- [Work to complete]:
Please set down exactly the lines of the listing below from the line containing "(158, 264) = (126, 255): pink" through the line containing "(606, 290) = (639, 462): blue", both lines included, leaving out all other lines.

BEGIN Information supplied

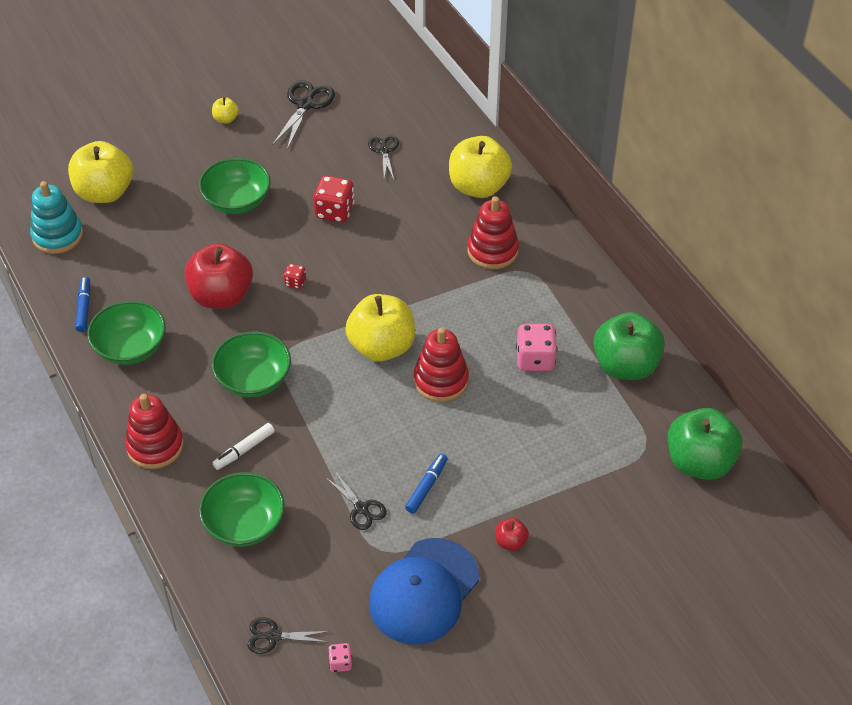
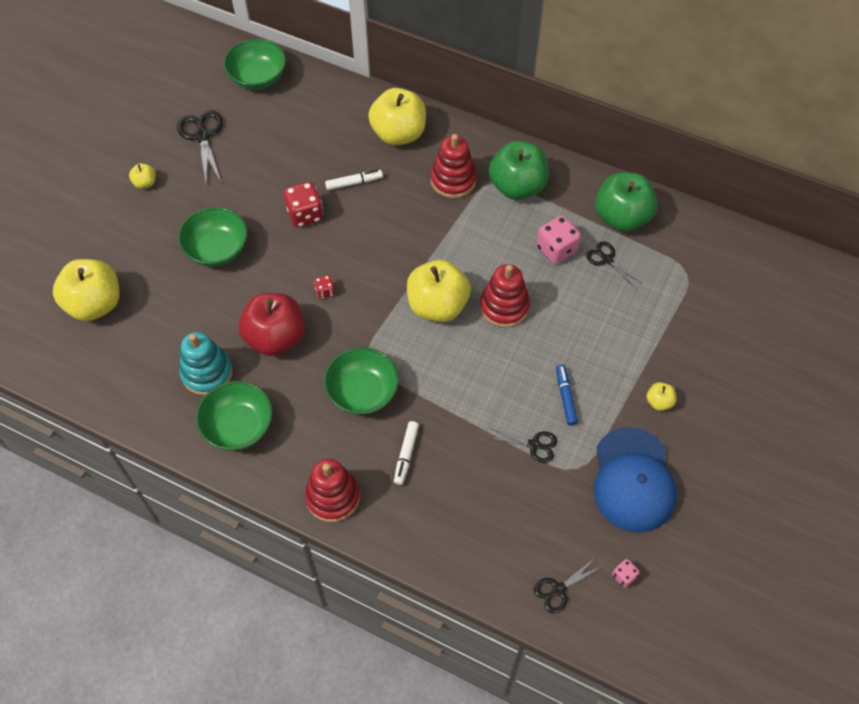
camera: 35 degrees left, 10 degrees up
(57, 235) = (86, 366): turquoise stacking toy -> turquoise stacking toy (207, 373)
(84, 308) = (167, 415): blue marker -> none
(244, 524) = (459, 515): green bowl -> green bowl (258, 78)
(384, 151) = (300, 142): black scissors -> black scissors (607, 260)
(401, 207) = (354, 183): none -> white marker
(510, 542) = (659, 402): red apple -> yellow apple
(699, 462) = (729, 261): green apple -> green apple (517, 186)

END Information supplied
BEGIN Information supplied

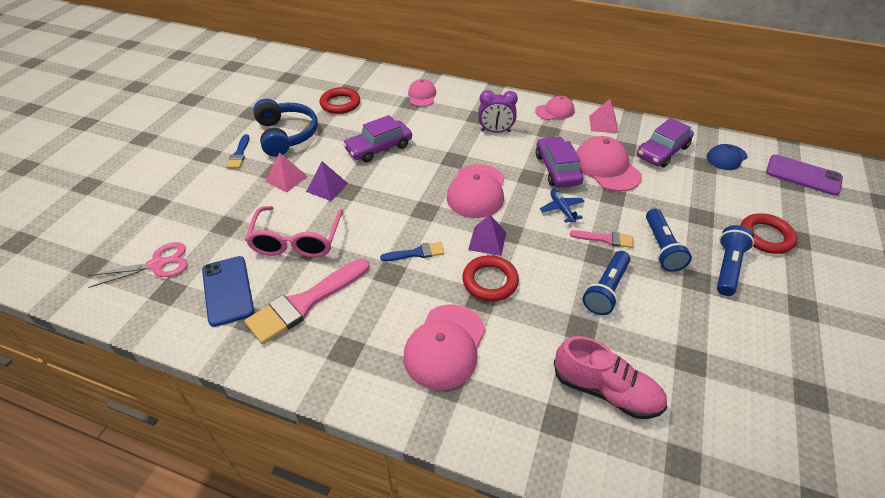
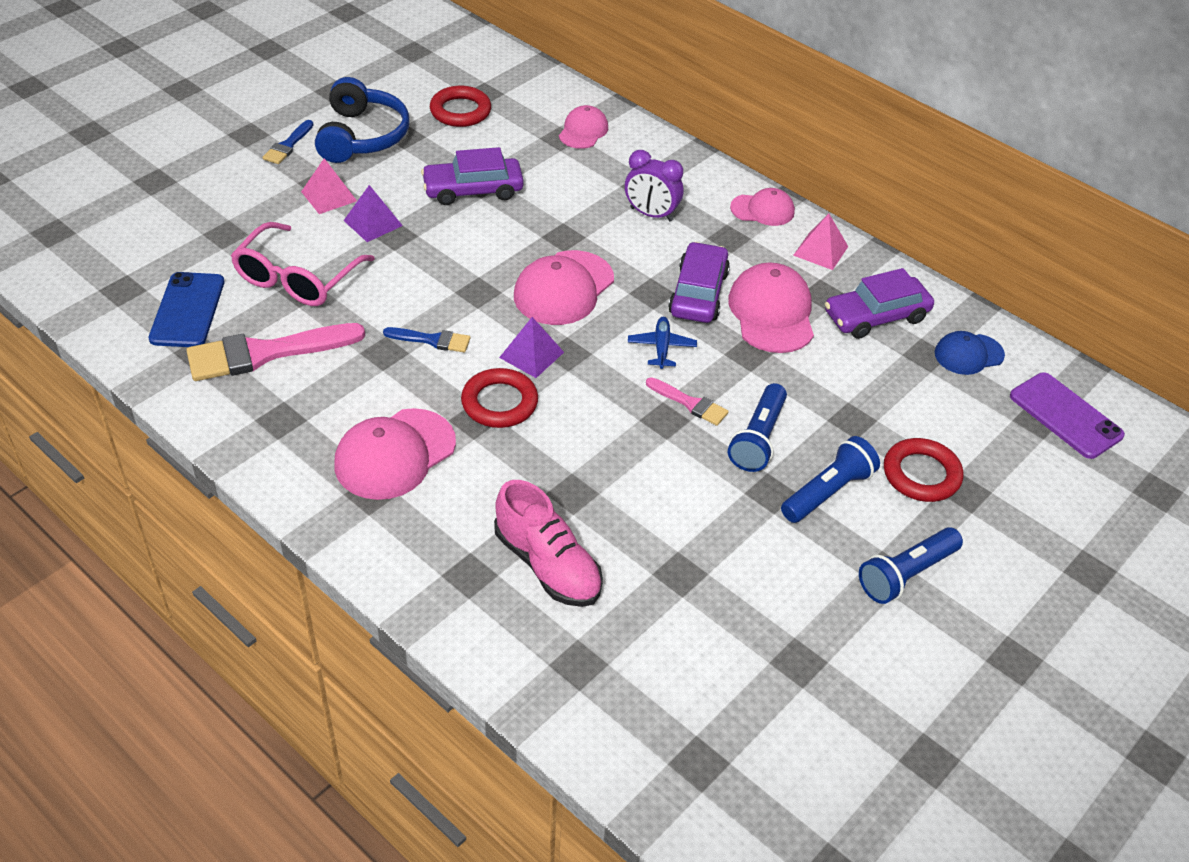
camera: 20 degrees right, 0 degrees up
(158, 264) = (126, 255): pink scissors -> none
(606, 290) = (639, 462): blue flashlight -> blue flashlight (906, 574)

END Information supplied
BEGIN Information supplied

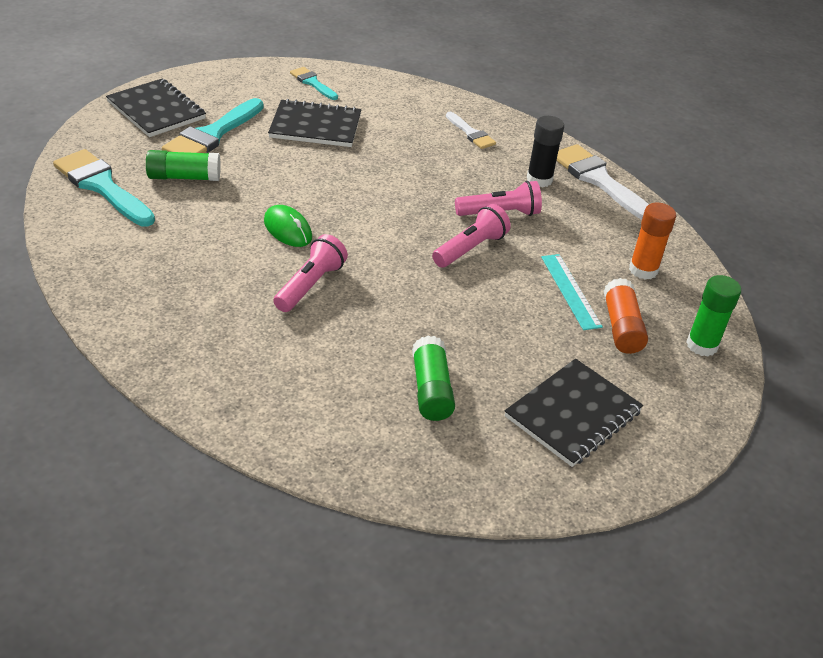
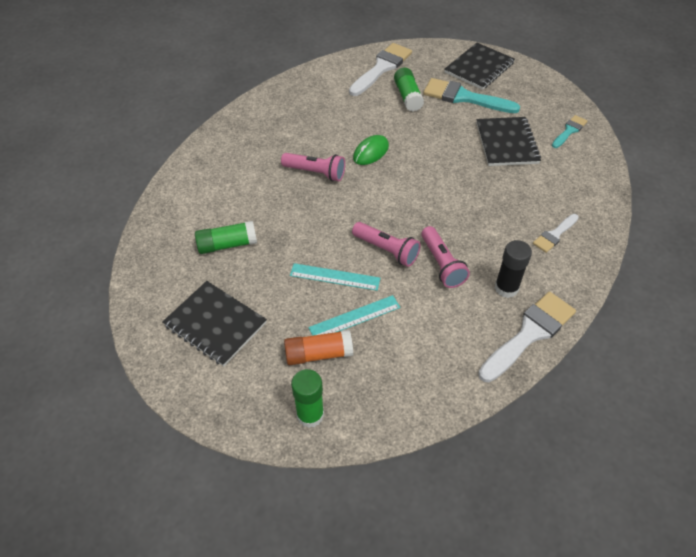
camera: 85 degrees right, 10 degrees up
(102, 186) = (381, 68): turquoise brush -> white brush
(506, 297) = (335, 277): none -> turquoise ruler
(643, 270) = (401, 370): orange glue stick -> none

END Information supplied

- [Answer]:
(158, 264) = (126, 255): pink scissors -> none
(606, 290) = (639, 462): blue flashlight -> blue flashlight (906, 574)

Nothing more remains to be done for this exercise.